Description of the task
Filter the records below for the word "LEDK". Keep each line that has it.

Information supplied
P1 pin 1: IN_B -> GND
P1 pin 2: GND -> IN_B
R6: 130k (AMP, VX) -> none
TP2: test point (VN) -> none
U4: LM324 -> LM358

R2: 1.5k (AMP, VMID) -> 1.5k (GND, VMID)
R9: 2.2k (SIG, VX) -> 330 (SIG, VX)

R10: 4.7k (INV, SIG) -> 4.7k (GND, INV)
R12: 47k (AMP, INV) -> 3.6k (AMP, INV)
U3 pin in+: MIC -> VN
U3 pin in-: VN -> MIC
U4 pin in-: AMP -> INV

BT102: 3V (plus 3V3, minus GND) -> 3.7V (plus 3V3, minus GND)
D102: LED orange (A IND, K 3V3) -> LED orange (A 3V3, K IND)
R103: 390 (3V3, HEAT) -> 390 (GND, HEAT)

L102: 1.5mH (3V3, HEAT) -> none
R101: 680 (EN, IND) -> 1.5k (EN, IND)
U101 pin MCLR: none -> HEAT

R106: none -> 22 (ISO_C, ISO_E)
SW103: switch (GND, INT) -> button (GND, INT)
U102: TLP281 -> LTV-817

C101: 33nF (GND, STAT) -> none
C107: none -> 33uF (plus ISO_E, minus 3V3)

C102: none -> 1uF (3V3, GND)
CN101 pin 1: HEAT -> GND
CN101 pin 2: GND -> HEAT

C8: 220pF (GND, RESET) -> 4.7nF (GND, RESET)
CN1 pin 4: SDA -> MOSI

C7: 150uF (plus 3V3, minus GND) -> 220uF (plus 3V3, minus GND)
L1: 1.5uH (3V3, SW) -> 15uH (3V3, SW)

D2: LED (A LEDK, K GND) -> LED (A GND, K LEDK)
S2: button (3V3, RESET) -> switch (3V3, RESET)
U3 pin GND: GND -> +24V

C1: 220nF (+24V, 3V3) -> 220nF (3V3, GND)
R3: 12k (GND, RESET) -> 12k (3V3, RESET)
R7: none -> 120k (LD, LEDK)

Result for this task
D2: LED (A LEDK, K GND) -> LED (A GND, K LEDK)
R7: none -> 120k (LD, LEDK)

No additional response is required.